"""

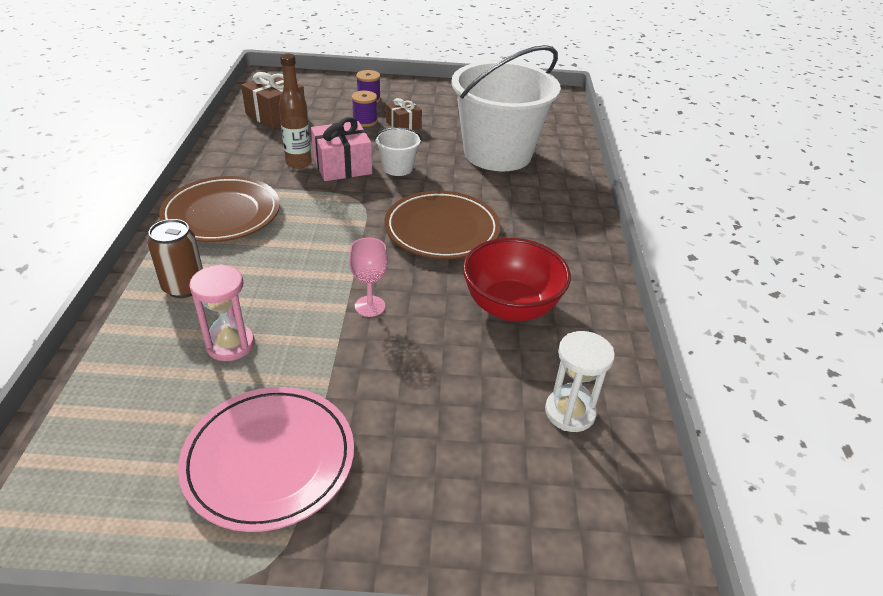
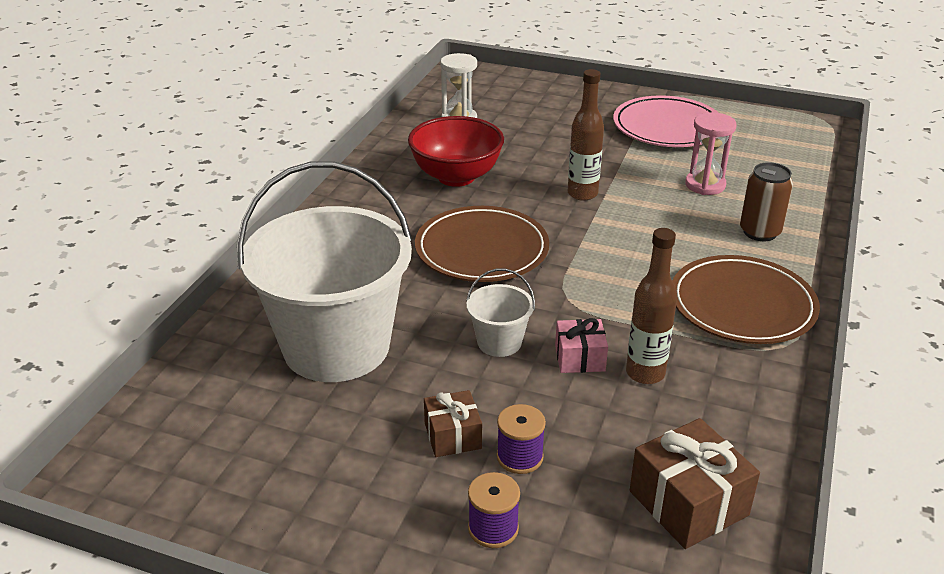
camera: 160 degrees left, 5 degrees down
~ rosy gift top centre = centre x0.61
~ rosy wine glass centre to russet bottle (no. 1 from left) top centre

"""

**Problem details**
Each line containing the word "left" needs to be copied from the data above.

**Output**
camera: 160 degrees left, 5 degrees down
~ rosy wine glass centre to russet bottle (no. 1 from left) top centre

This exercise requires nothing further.